■ INSTRUCTIONS TO FOLLOW ■
Every line of the data below must be output exactly, with images left out.

[Start of section]

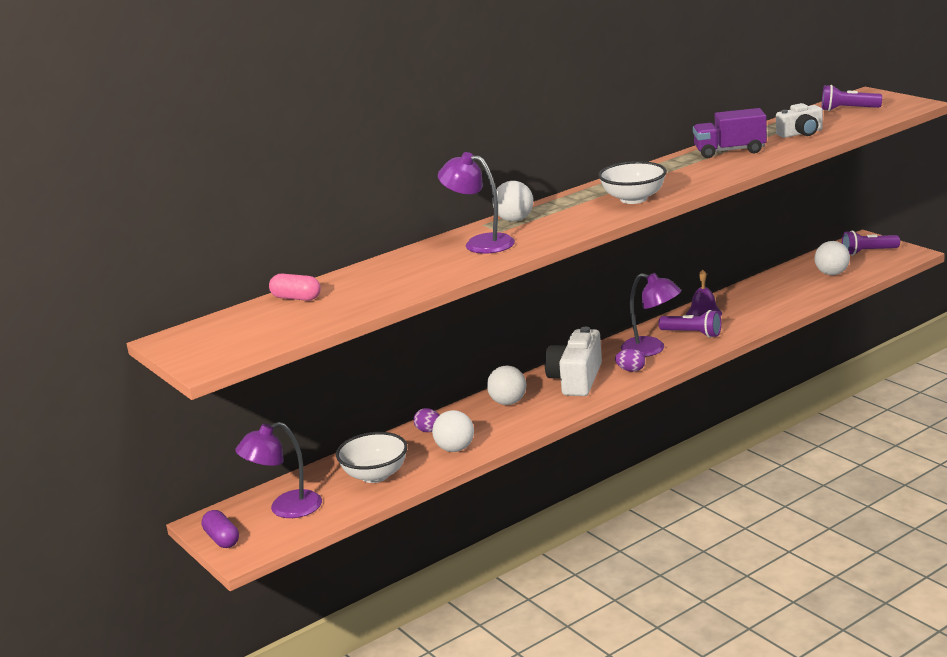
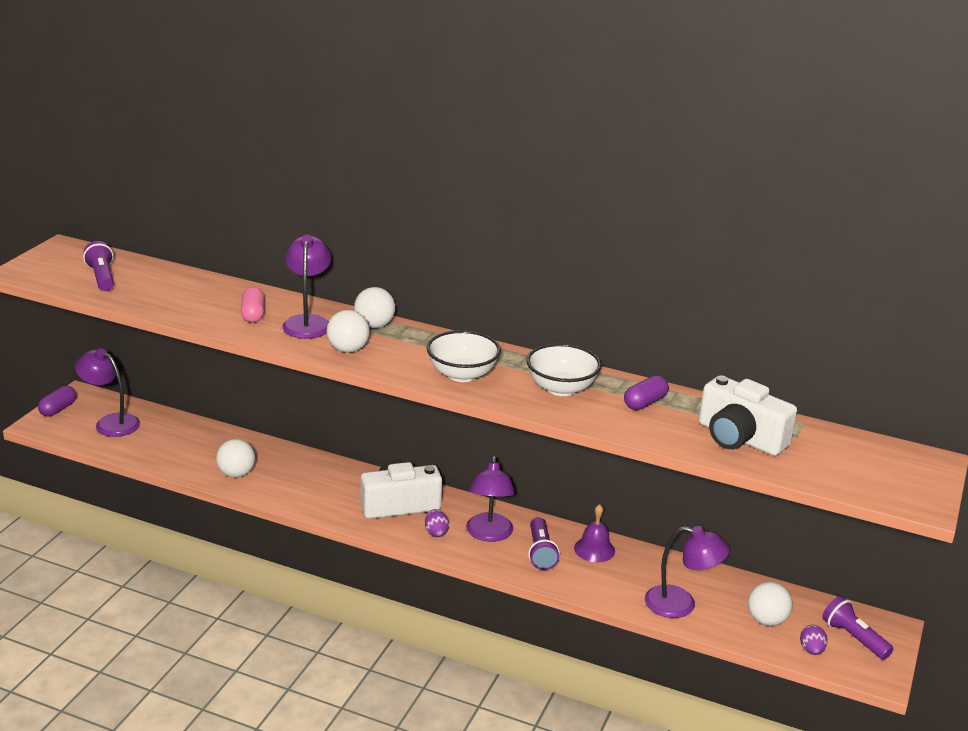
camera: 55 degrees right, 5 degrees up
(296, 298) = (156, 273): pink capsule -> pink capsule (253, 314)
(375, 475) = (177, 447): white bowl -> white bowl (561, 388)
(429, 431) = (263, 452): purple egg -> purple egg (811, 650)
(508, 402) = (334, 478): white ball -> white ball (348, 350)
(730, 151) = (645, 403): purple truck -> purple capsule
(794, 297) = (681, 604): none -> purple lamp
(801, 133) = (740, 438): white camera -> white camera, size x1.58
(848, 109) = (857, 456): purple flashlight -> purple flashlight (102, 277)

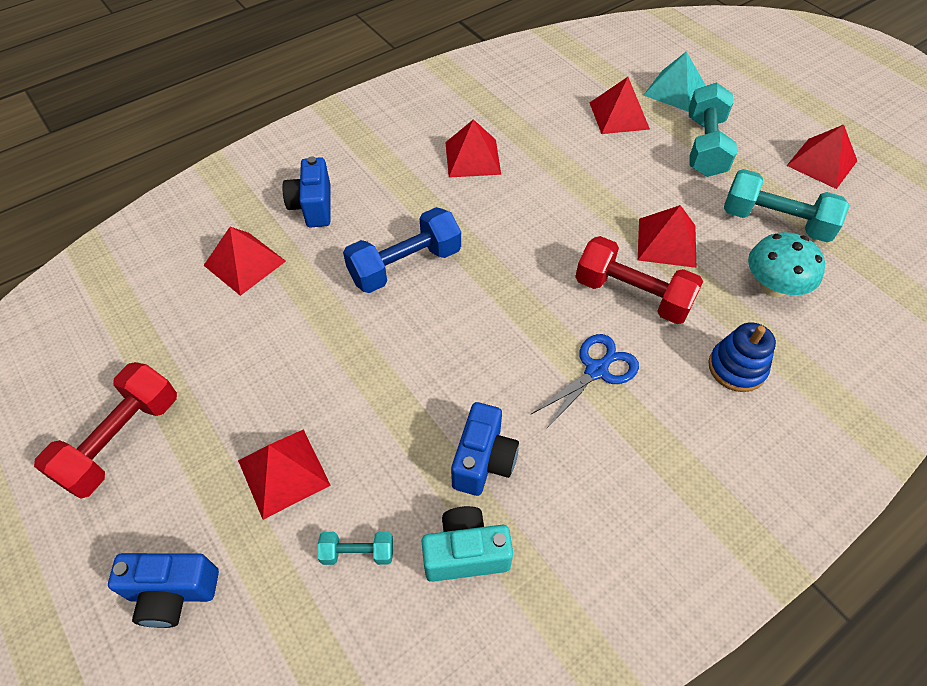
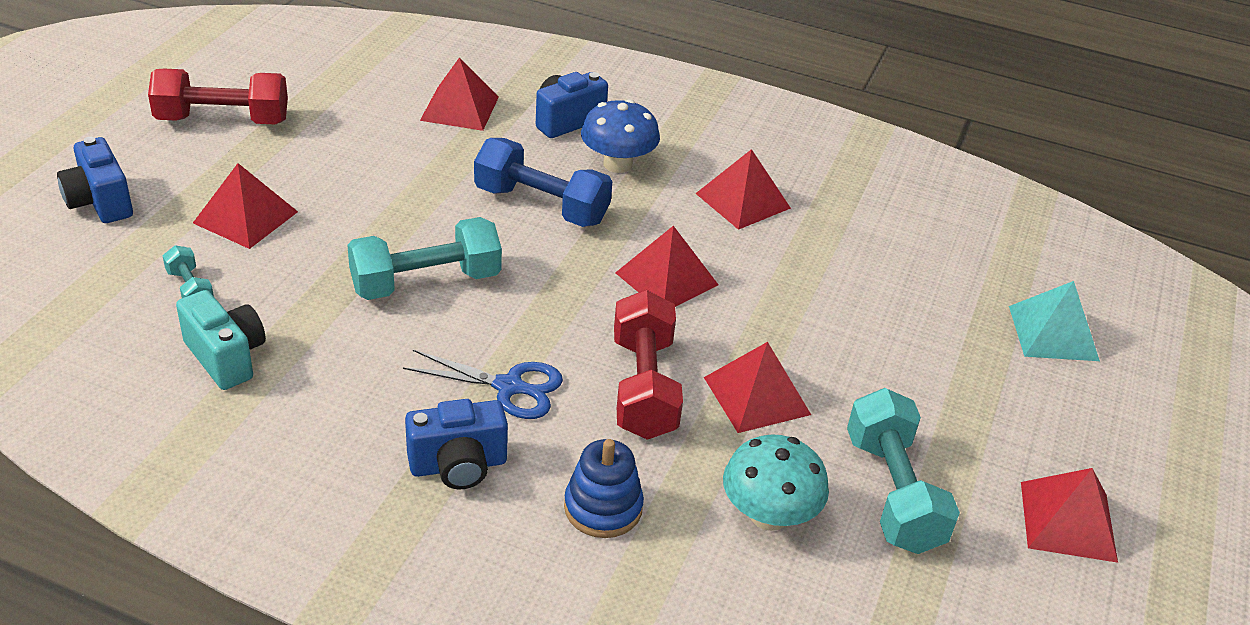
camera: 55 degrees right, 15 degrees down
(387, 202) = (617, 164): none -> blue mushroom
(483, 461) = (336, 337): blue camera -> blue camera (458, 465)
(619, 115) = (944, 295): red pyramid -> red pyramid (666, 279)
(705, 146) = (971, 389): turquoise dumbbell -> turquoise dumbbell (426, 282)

[End of section]

■ PROBLEM SOLUTION ■
camera: 55 degrees right, 5 degrees up
(296, 298) = (156, 273): pink capsule -> pink capsule (253, 314)
(375, 475) = (177, 447): white bowl -> white bowl (561, 388)
(429, 431) = (263, 452): purple egg -> purple egg (811, 650)
(508, 402) = (334, 478): white ball -> white ball (348, 350)
(730, 151) = (645, 403): purple truck -> purple capsule
(794, 297) = (681, 604): none -> purple lamp
(801, 133) = (740, 438): white camera -> white camera, size x1.58
(848, 109) = (857, 456): purple flashlight -> purple flashlight (102, 277)

camera: 55 degrees right, 15 degrees down
(387, 202) = (617, 164): none -> blue mushroom
(483, 461) = (336, 337): blue camera -> blue camera (458, 465)
(619, 115) = (944, 295): red pyramid -> red pyramid (666, 279)
(705, 146) = (971, 389): turquoise dumbbell -> turquoise dumbbell (426, 282)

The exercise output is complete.